Assignment: Retype word for word the line containing "S101: button (GND, W29) -> switch (GND, W29)" and each line that follows it in the records below, through the last one, with no pictures.
════
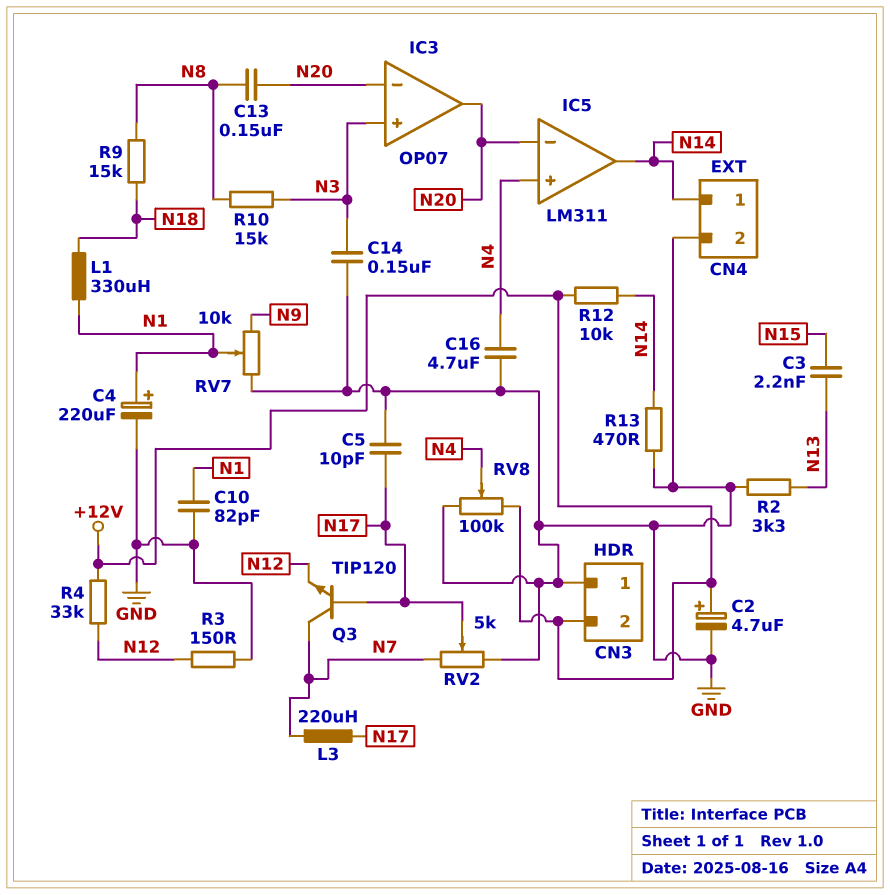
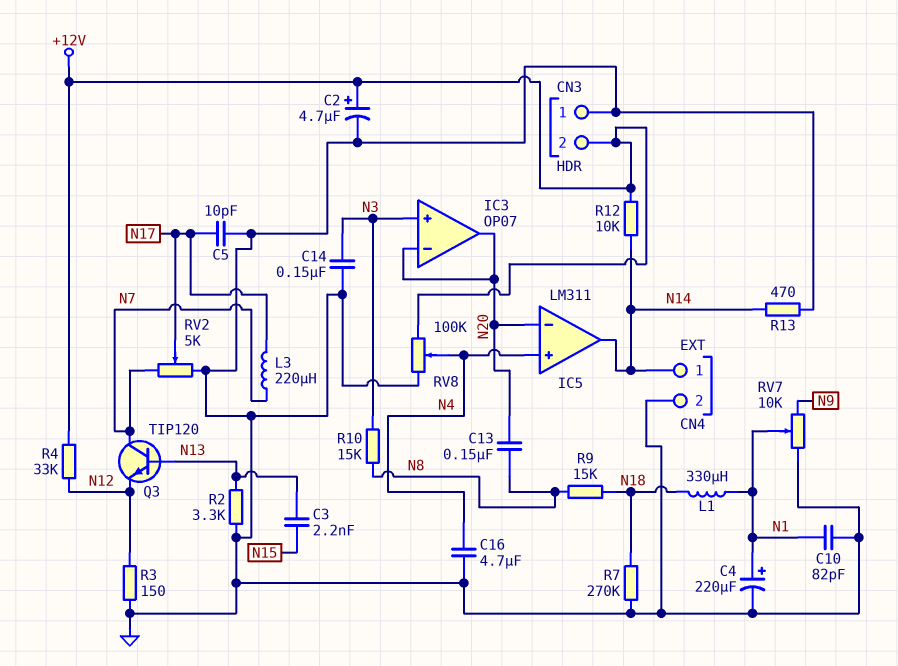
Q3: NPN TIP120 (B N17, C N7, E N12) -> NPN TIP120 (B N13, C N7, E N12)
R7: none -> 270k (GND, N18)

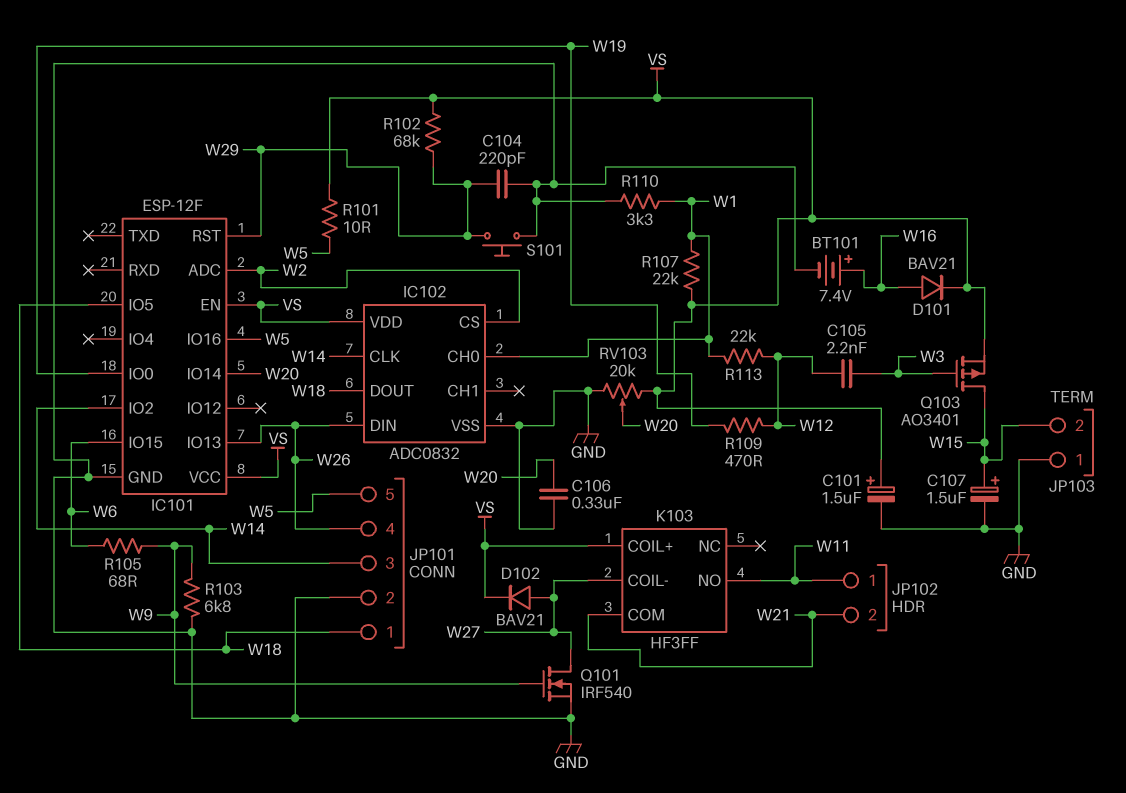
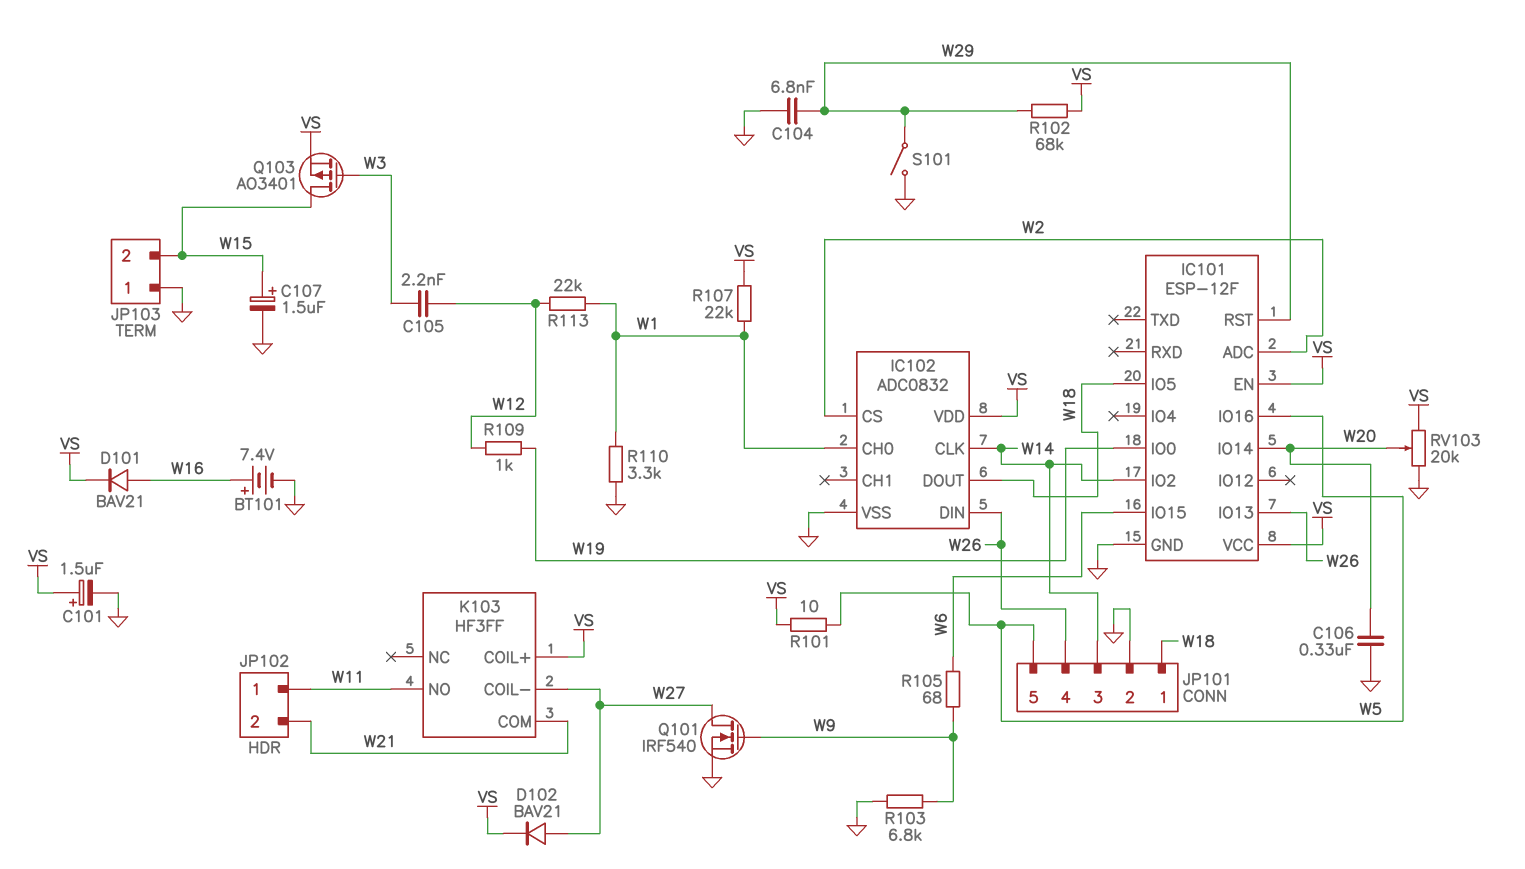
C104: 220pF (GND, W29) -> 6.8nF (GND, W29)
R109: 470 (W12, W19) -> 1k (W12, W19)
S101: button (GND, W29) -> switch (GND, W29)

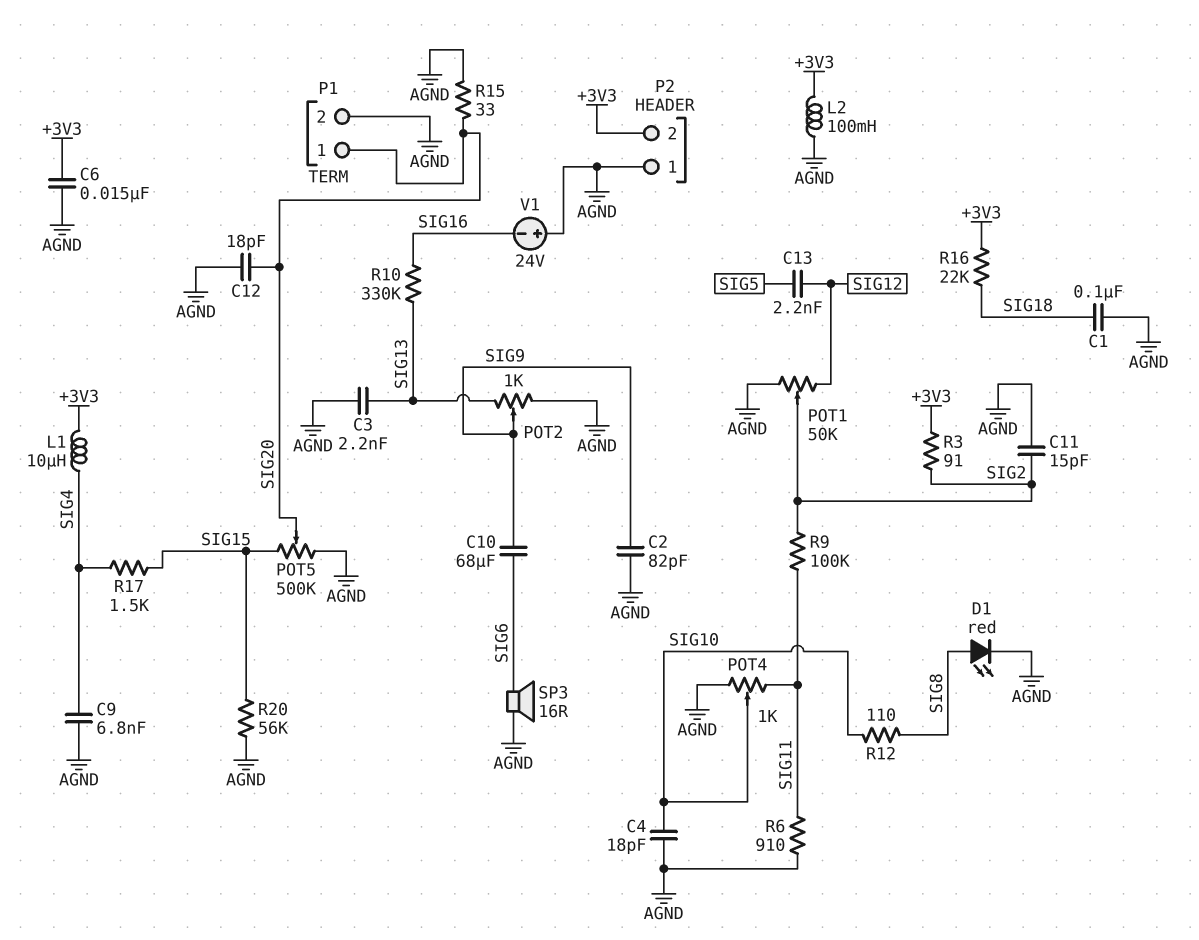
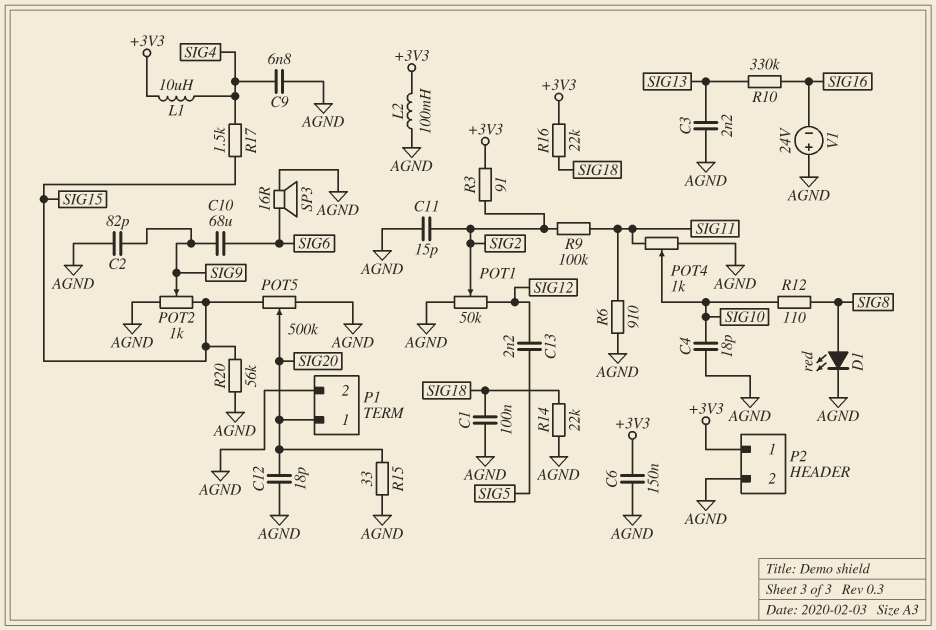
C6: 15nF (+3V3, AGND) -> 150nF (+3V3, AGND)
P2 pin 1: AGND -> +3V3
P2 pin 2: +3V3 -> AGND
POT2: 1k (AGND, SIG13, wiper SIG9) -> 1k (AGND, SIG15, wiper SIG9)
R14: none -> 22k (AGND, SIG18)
════
Your solution:
S101: button (GND, W29) -> switch (GND, W29)

C6: 15nF (+3V3, AGND) -> 150nF (+3V3, AGND)
P2 pin 1: AGND -> +3V3
P2 pin 2: +3V3 -> AGND
POT2: 1k (AGND, SIG13, wiper SIG9) -> 1k (AGND, SIG15, wiper SIG9)
R14: none -> 22k (AGND, SIG18)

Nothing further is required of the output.